(Modification records)
-------

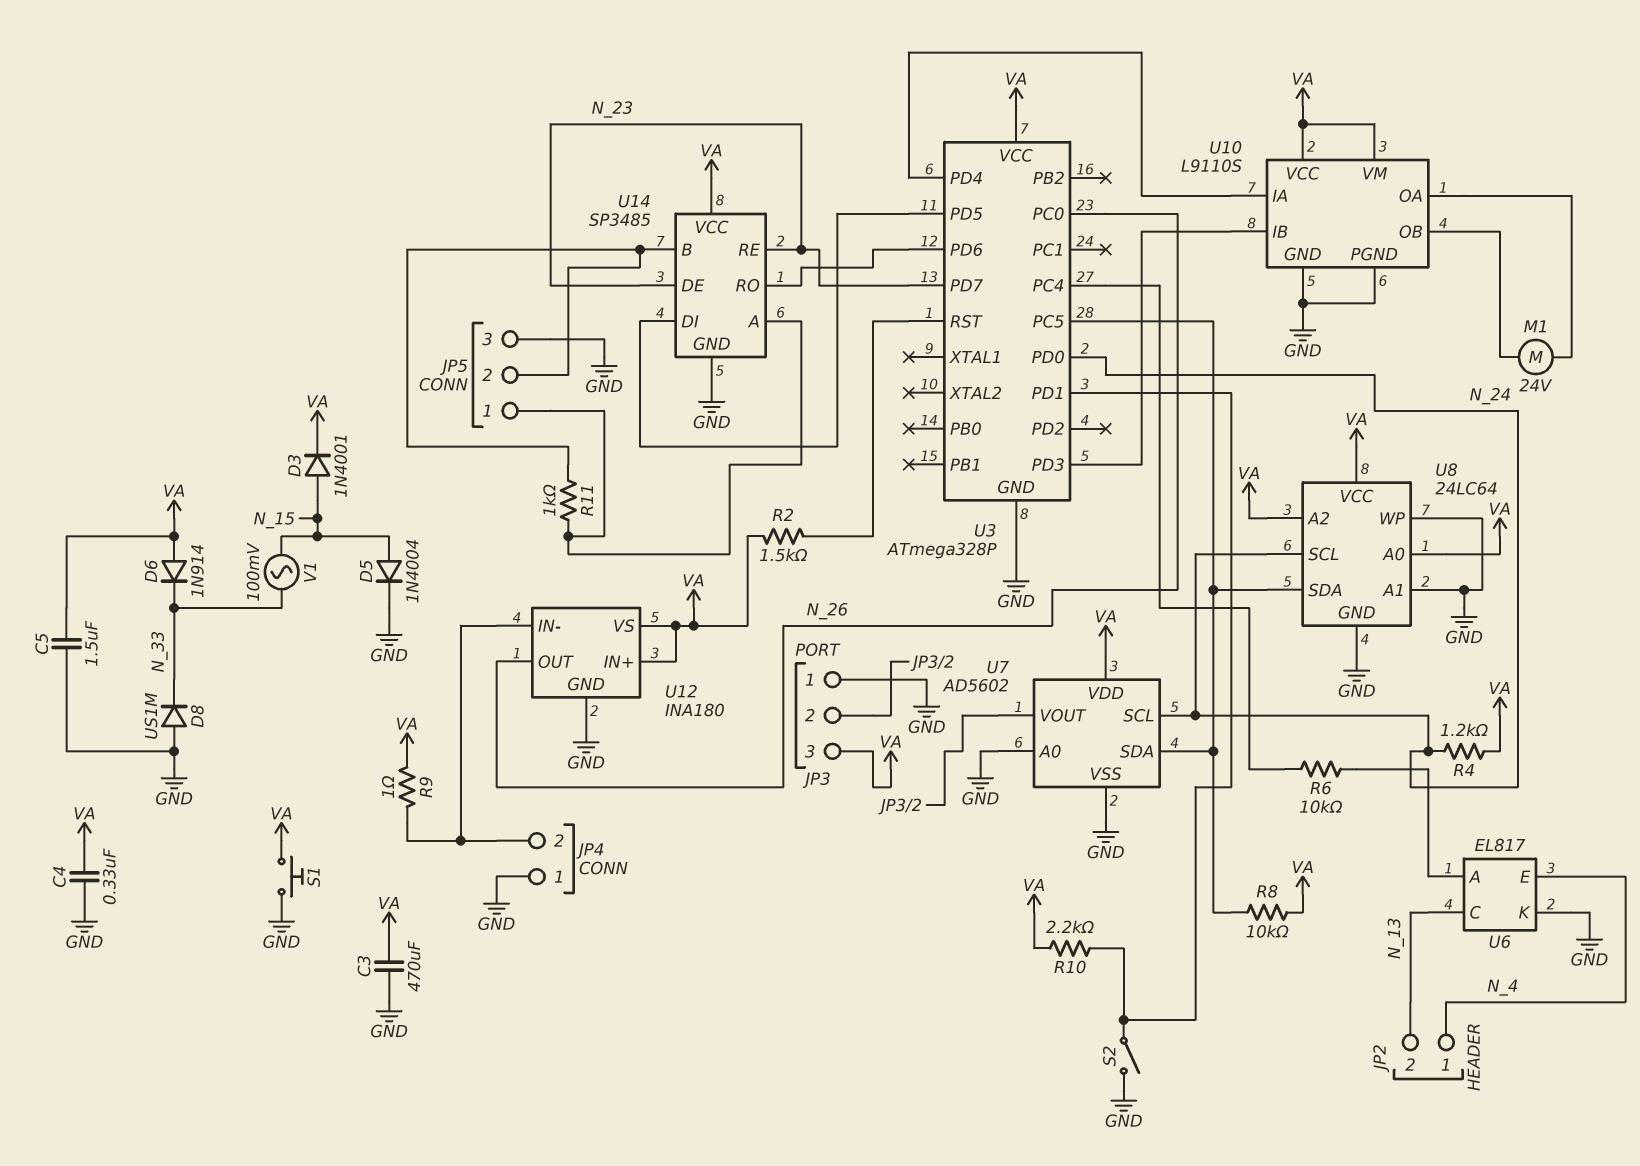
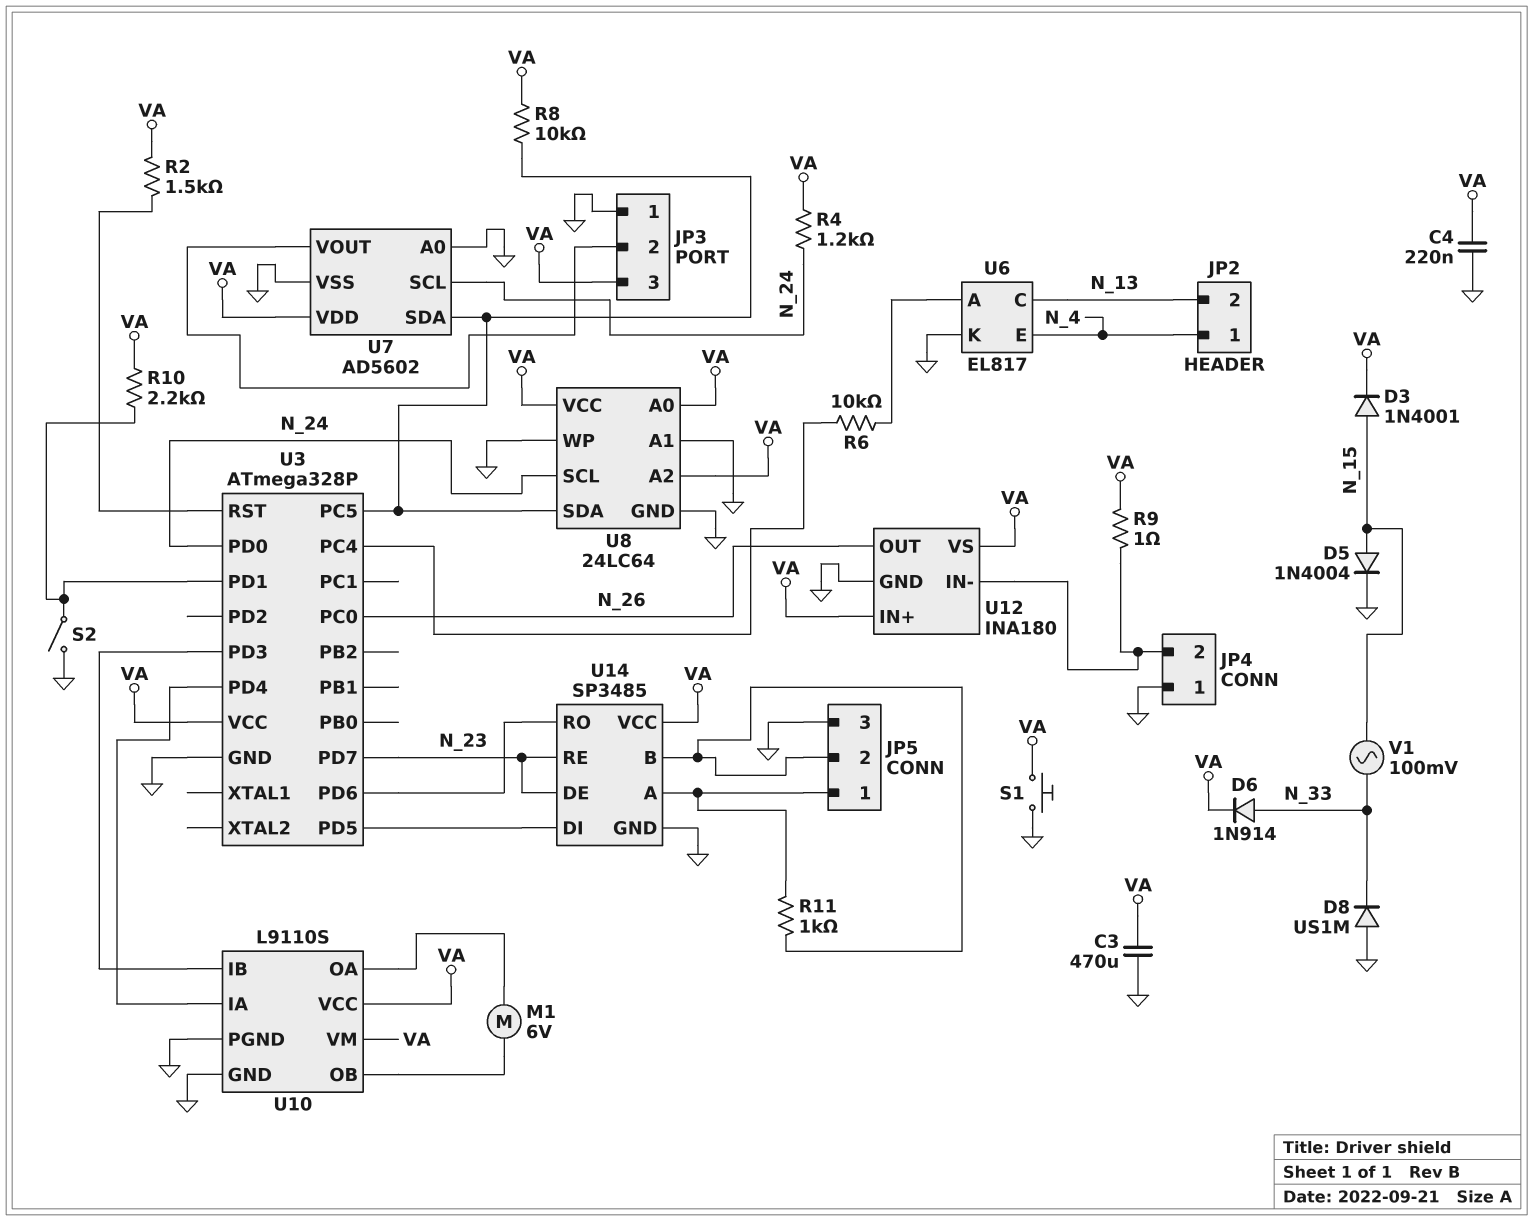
C4: 330nF (GND, VA) -> 220nF (GND, VA)
C5: 1.5uF (GND, VA) -> none
D6: diode 1N914 (A VA, K N_33) -> diode 1N914 (A N_33, K VA)
M1: motor 24V (U10/OA, U10/OB) -> motor 6V (U10/OA, U10/OB)

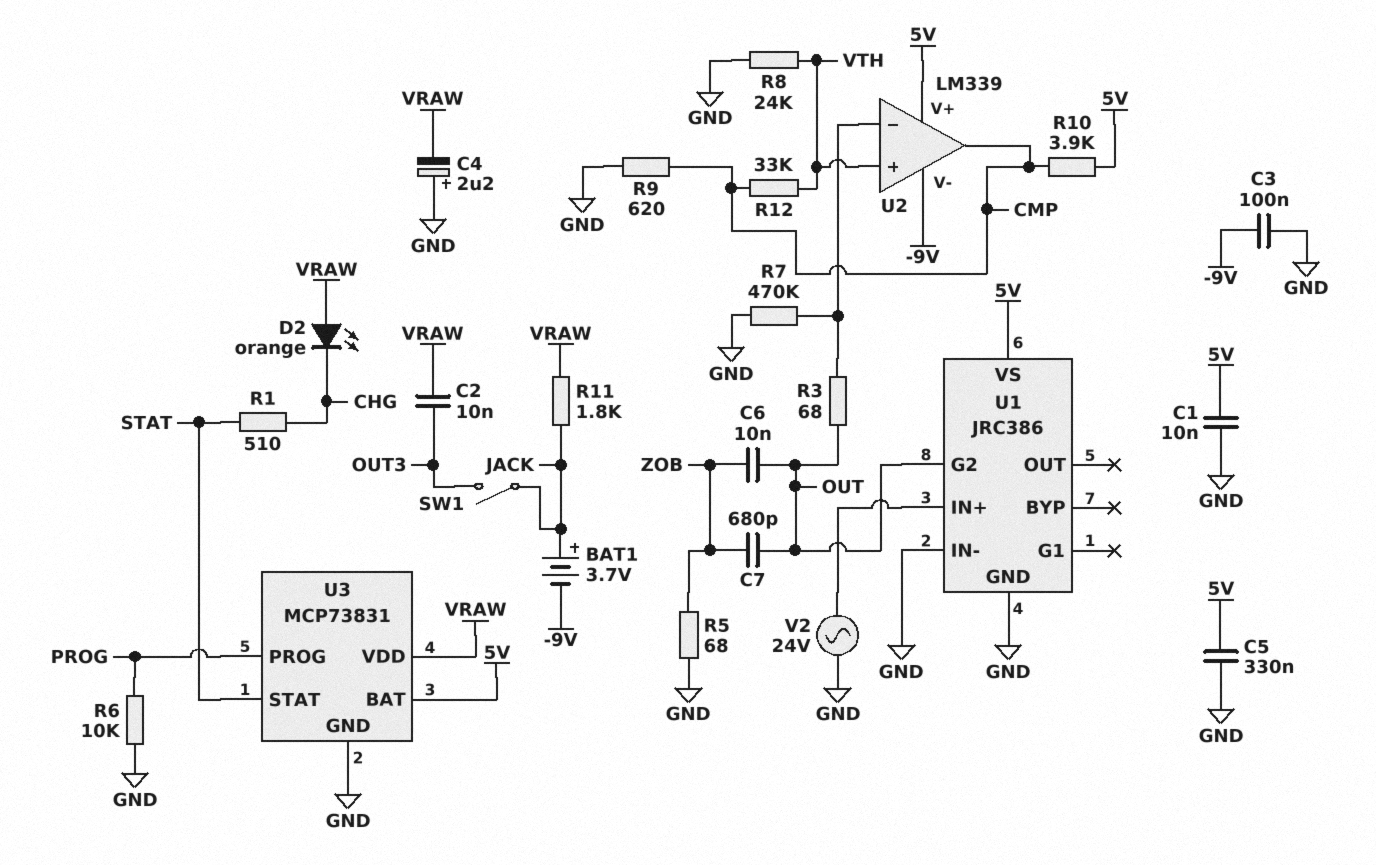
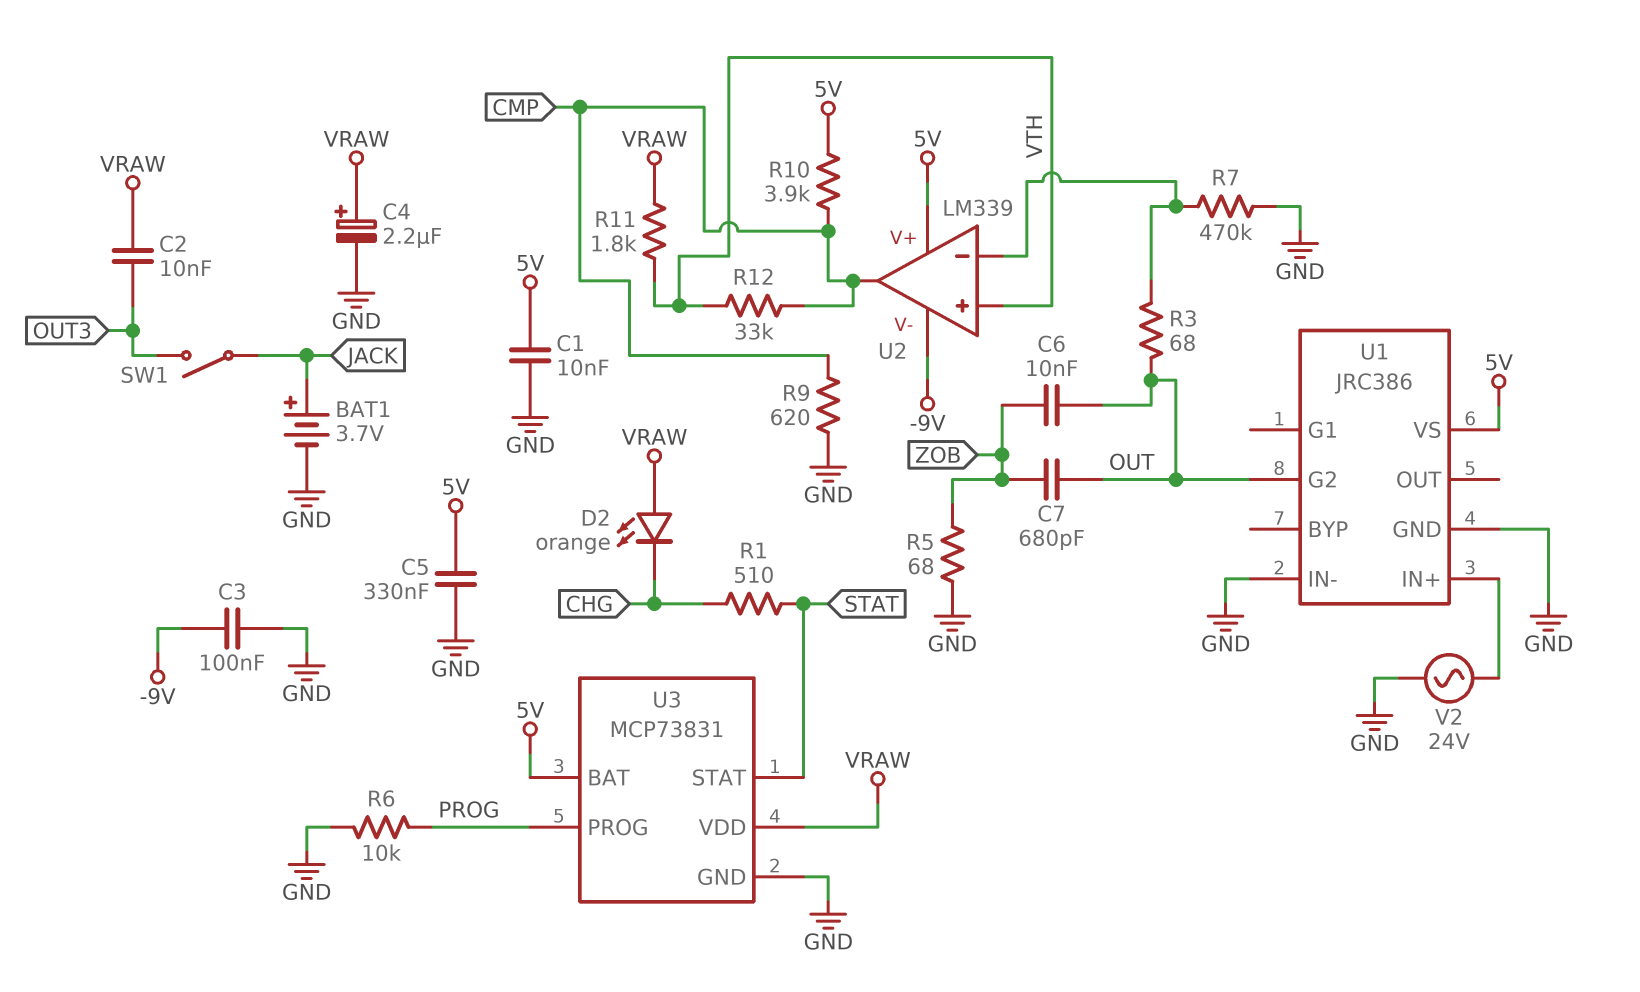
BAT1: 3.7V (plus JACK, minus -9V) -> 3.7V (plus JACK, minus GND)
C4: 2.2uF (plus GND, minus VRAW) -> 2.2uF (plus VRAW, minus GND)
R8: 24k (GND, VTH) -> none
R11: 1.8k (JACK, VRAW) -> 1.8k (VRAW, VTH)

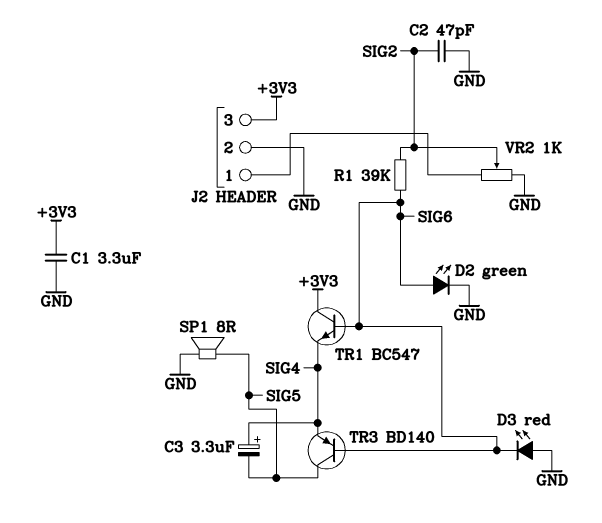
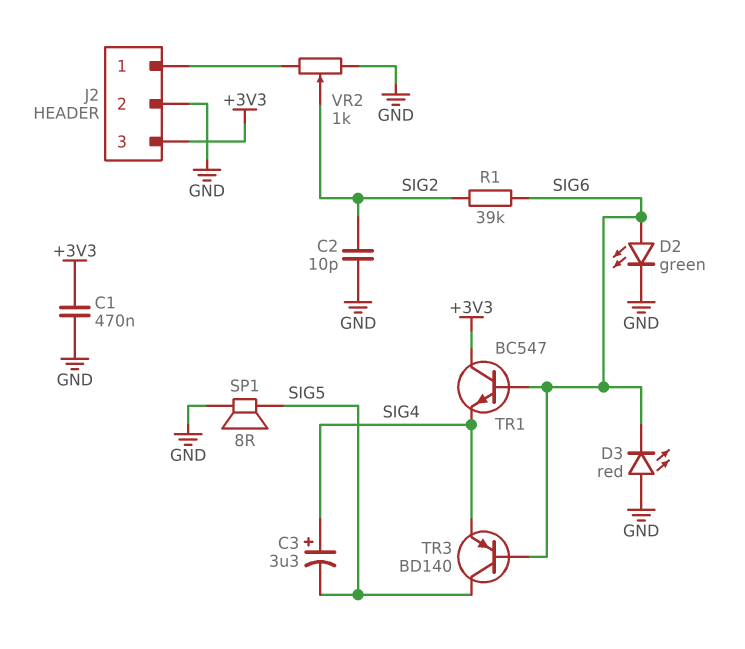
C1: 3.3uF (+3V3, GND) -> 470nF (+3V3, GND)
C2: 47pF (GND, SIG2) -> 10pF (GND, SIG2)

-------

> [Try it]
Restate each line above exactly, keeping pictures out.

> [Expected output]
C4: 330nF (GND, VA) -> 220nF (GND, VA)
C5: 1.5uF (GND, VA) -> none
D6: diode 1N914 (A VA, K N_33) -> diode 1N914 (A N_33, K VA)
M1: motor 24V (U10/OA, U10/OB) -> motor 6V (U10/OA, U10/OB)

BAT1: 3.7V (plus JACK, minus -9V) -> 3.7V (plus JACK, minus GND)
C4: 2.2uF (plus GND, minus VRAW) -> 2.2uF (plus VRAW, minus GND)
R8: 24k (GND, VTH) -> none
R11: 1.8k (JACK, VRAW) -> 1.8k (VRAW, VTH)

C1: 3.3uF (+3V3, GND) -> 470nF (+3V3, GND)
C2: 47pF (GND, SIG2) -> 10pF (GND, SIG2)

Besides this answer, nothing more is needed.